## What to produce
Using the records below, filter for lines that contain the string "none" and copy them out.
Task inputs START
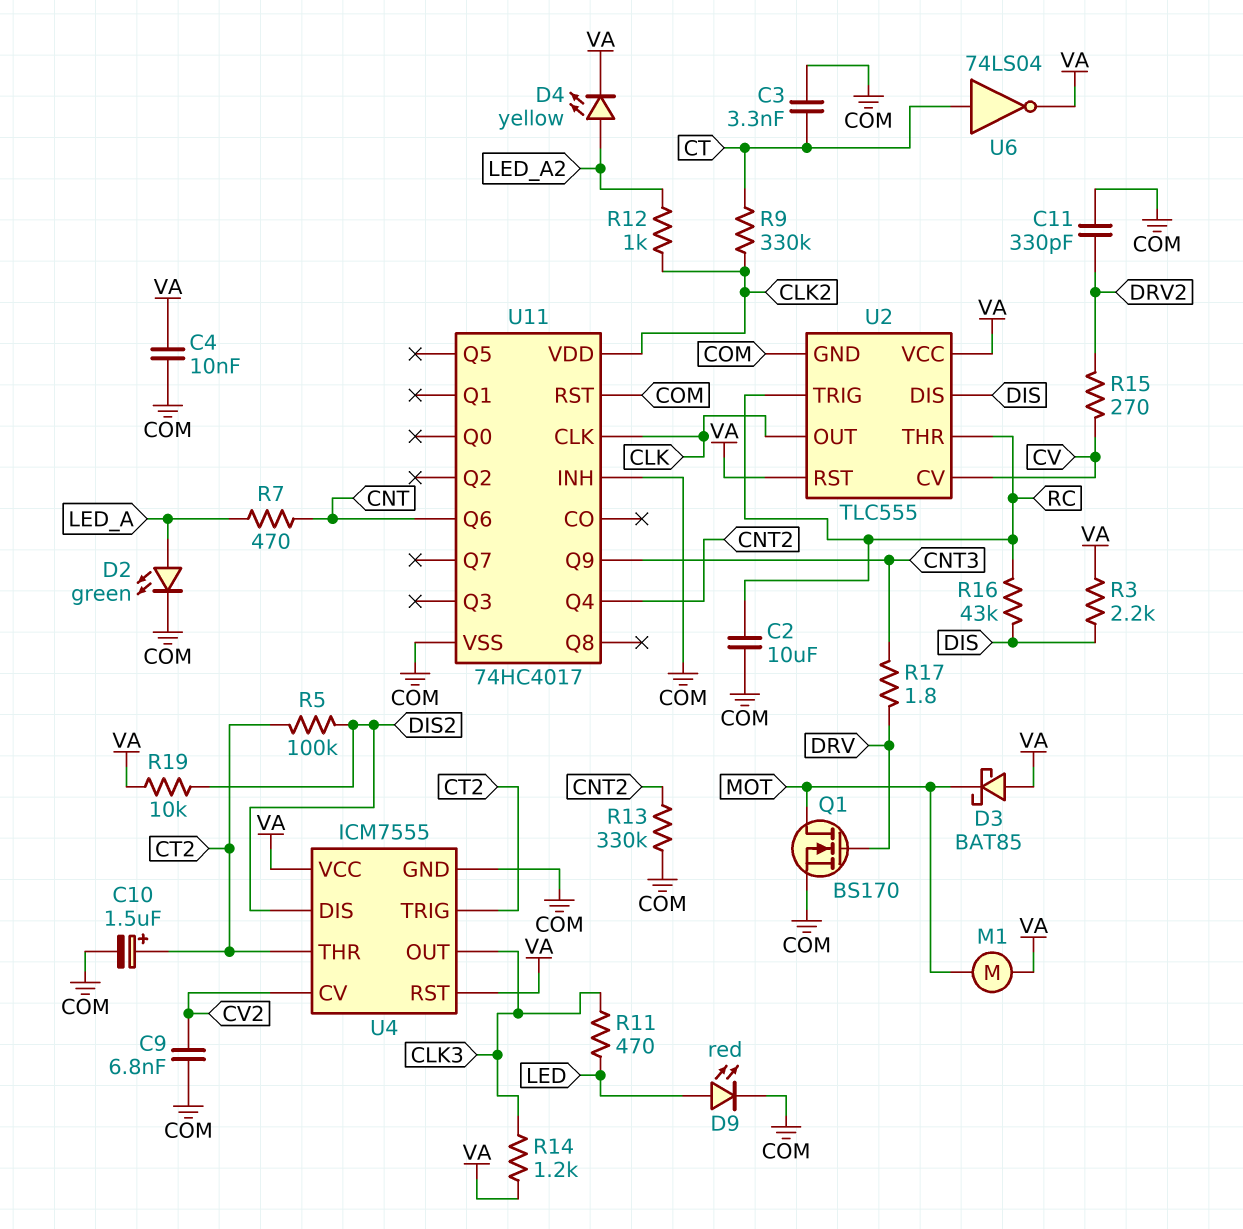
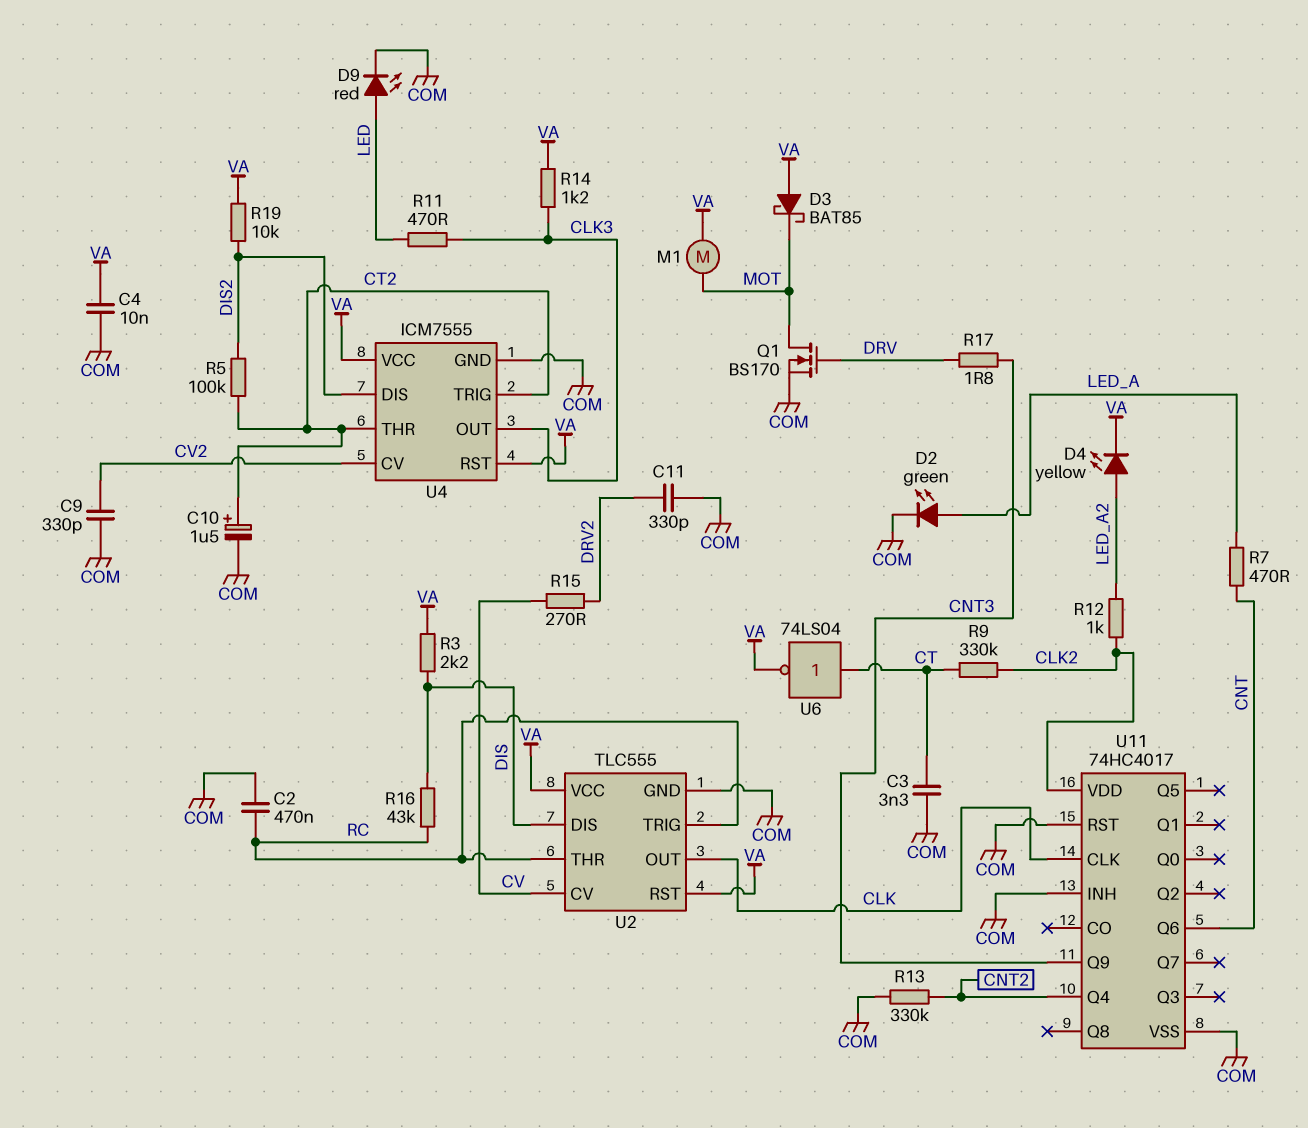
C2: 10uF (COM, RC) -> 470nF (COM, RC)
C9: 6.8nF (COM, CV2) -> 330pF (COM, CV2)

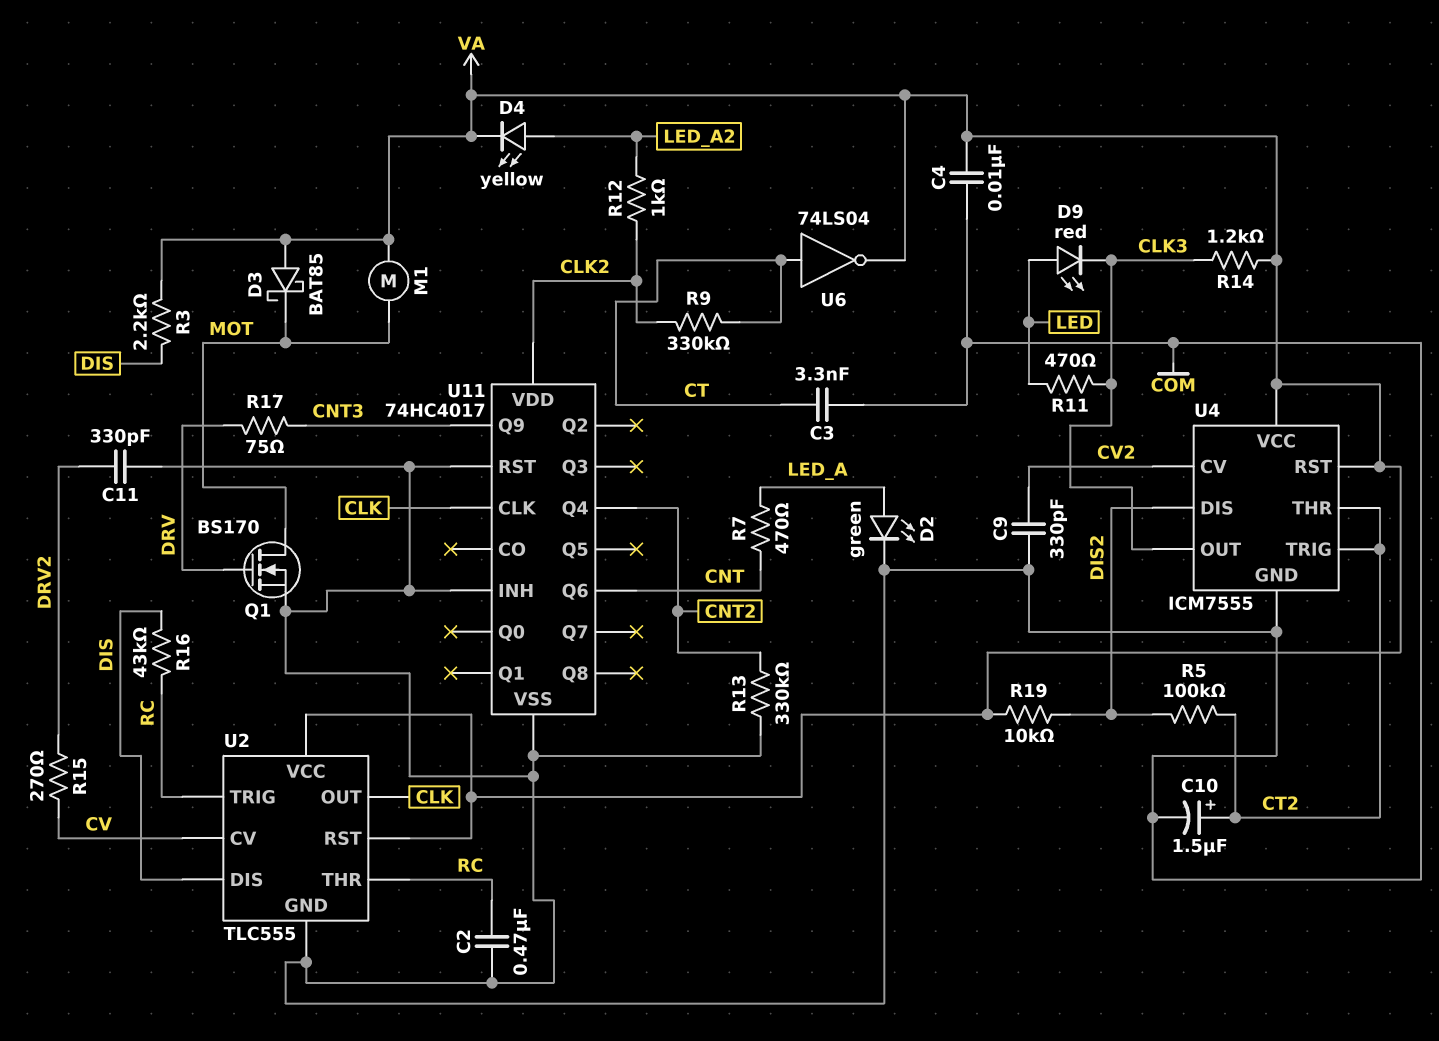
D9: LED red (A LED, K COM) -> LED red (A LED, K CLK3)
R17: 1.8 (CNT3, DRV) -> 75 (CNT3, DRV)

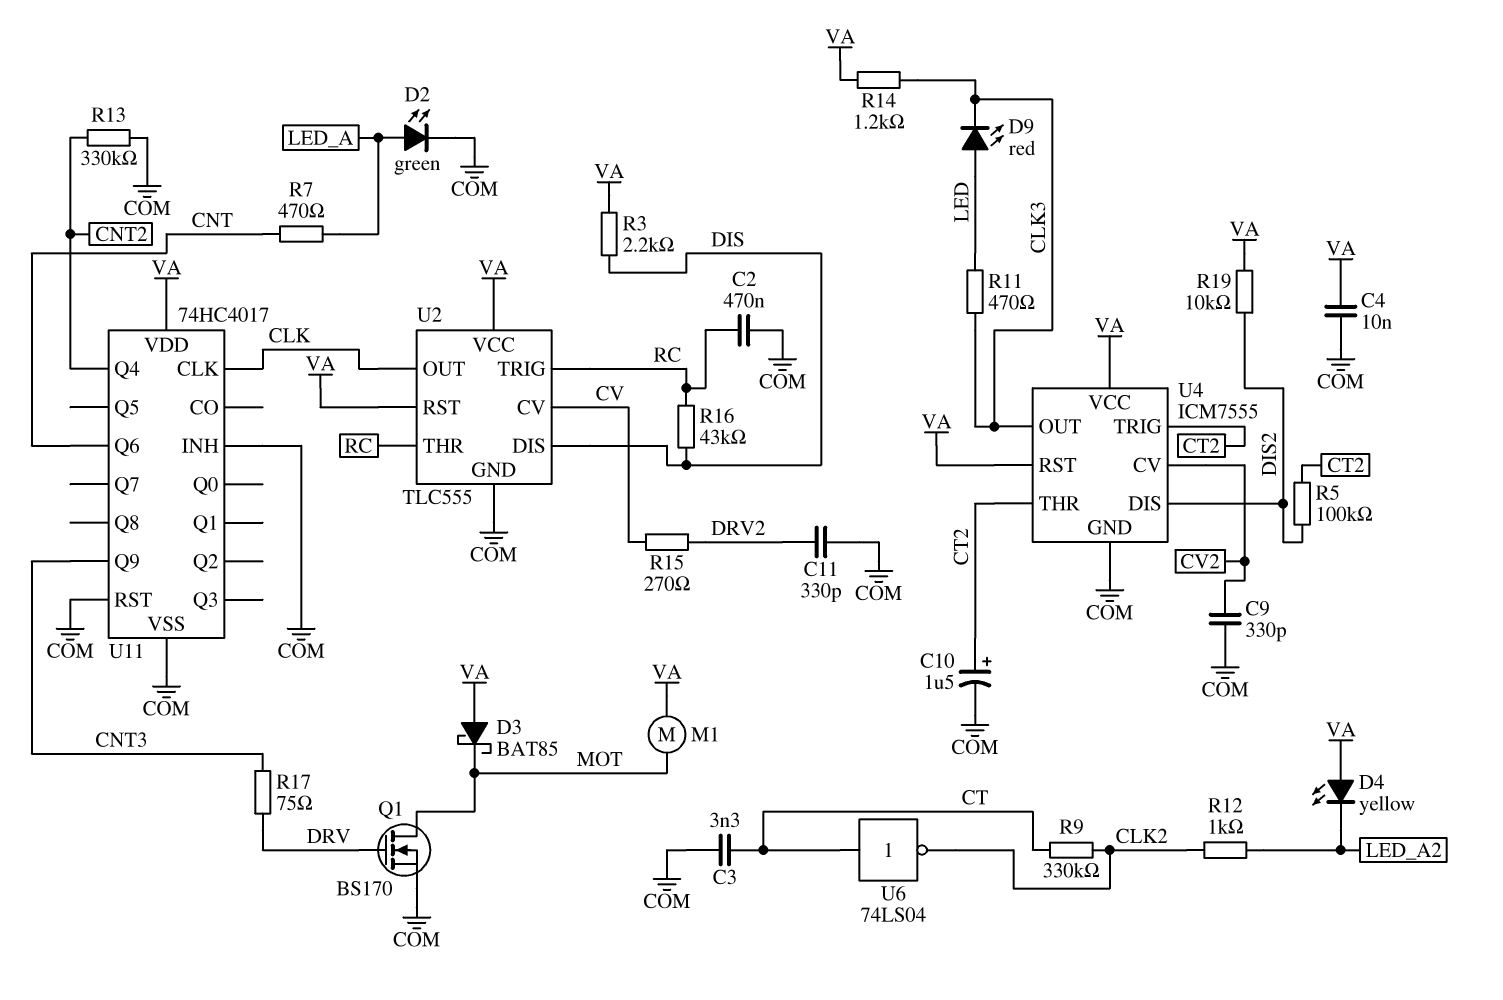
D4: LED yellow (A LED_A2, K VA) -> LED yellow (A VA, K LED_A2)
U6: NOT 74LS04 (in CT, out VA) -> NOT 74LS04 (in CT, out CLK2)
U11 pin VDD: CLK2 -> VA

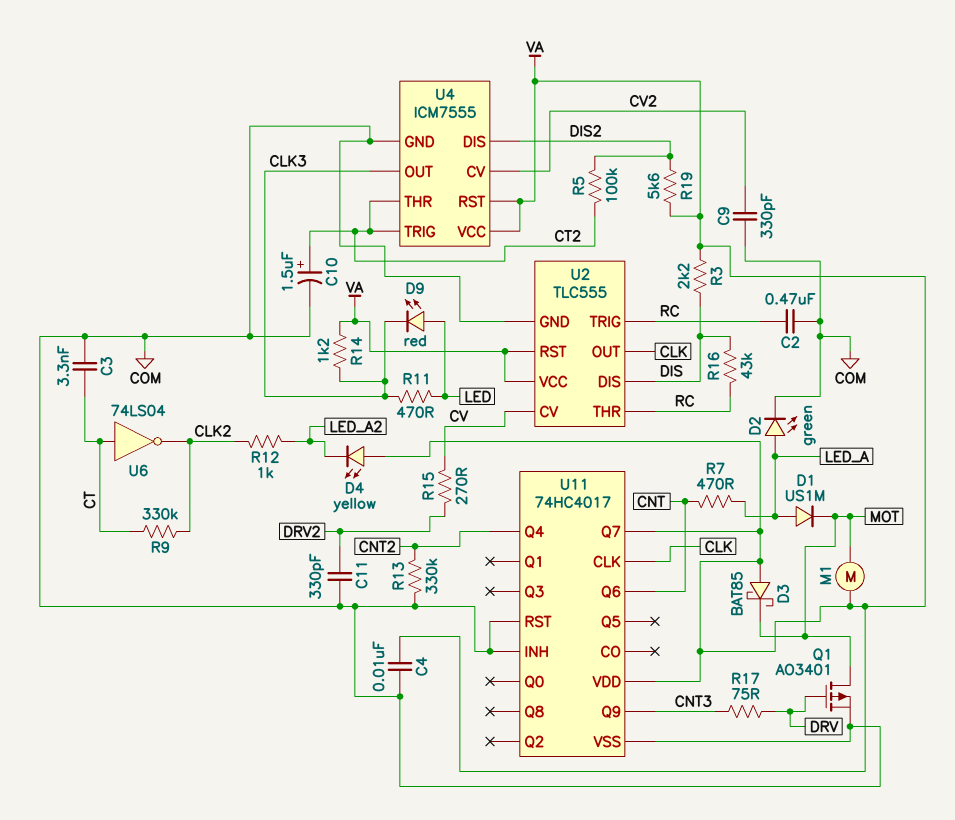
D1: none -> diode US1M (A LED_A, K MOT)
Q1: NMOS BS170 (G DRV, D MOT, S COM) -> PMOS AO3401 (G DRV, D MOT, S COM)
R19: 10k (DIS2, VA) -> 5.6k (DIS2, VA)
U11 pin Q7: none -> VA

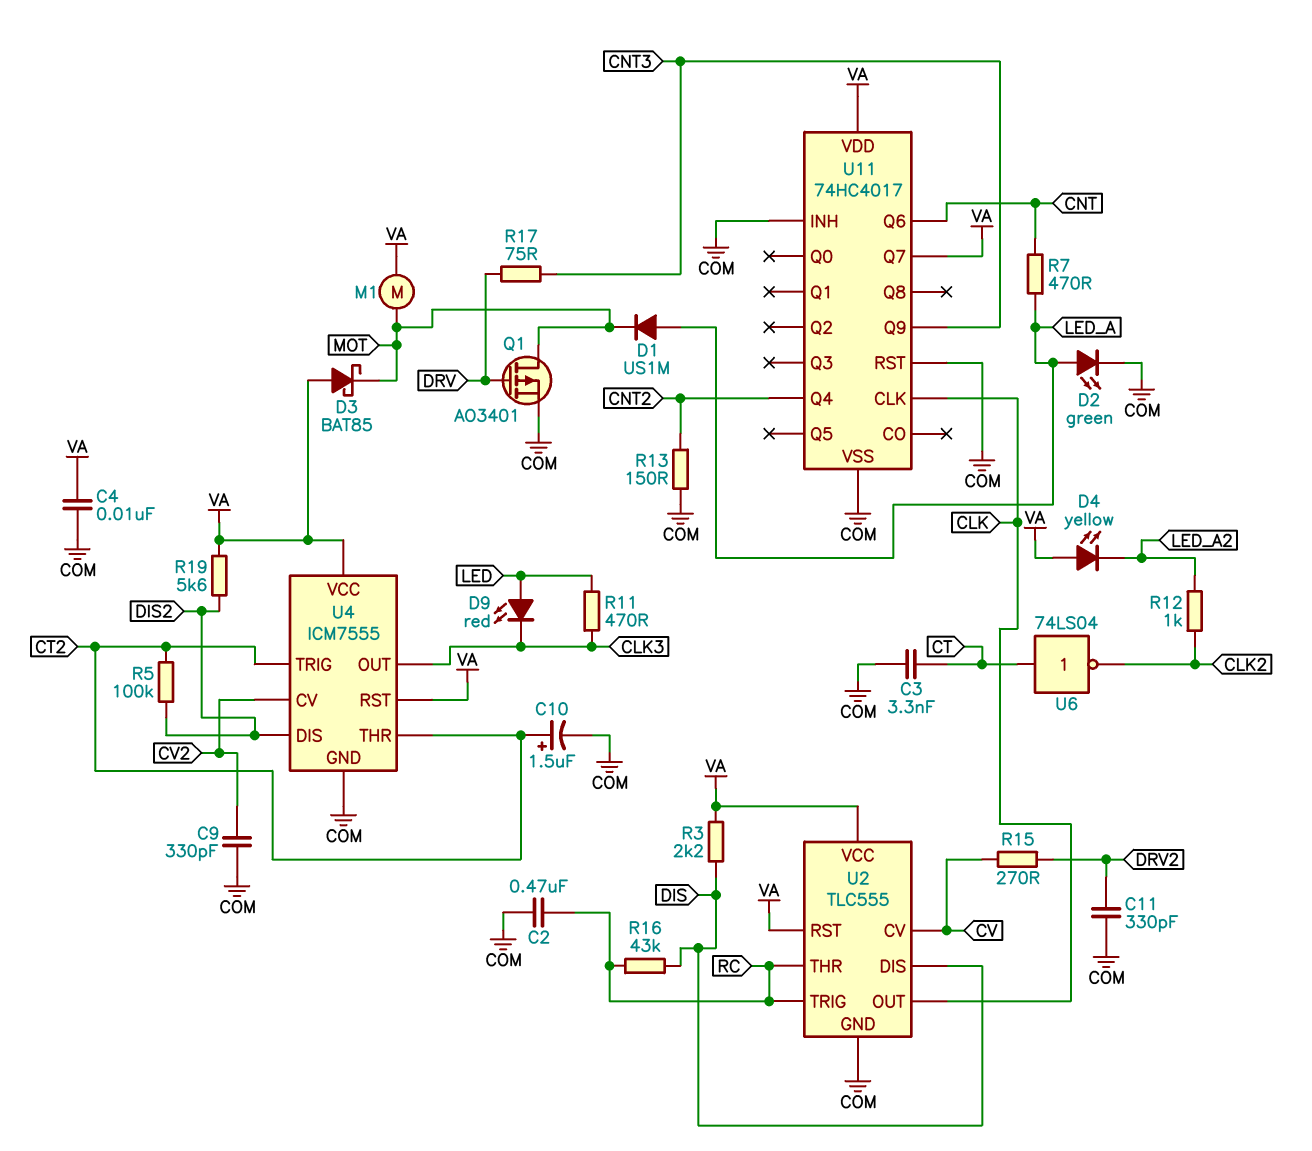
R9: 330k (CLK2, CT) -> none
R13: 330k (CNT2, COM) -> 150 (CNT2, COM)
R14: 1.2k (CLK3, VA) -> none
Task inputs END
Task inputs START
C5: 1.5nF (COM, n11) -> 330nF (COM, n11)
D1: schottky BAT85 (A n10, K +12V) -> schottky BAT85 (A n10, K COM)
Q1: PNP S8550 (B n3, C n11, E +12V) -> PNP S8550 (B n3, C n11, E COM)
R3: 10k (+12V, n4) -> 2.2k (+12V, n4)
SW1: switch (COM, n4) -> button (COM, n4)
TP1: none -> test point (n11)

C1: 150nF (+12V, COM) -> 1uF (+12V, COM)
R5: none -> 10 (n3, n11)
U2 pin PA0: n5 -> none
Task inputs END
## Final answer
D1: none -> diode US1M (A LED_A, K MOT)
U11 pin Q7: none -> VA
R9: 330k (CLK2, CT) -> none
R14: 1.2k (CLK3, VA) -> none
TP1: none -> test point (n11)
R5: none -> 10 (n3, n11)
U2 pin PA0: n5 -> none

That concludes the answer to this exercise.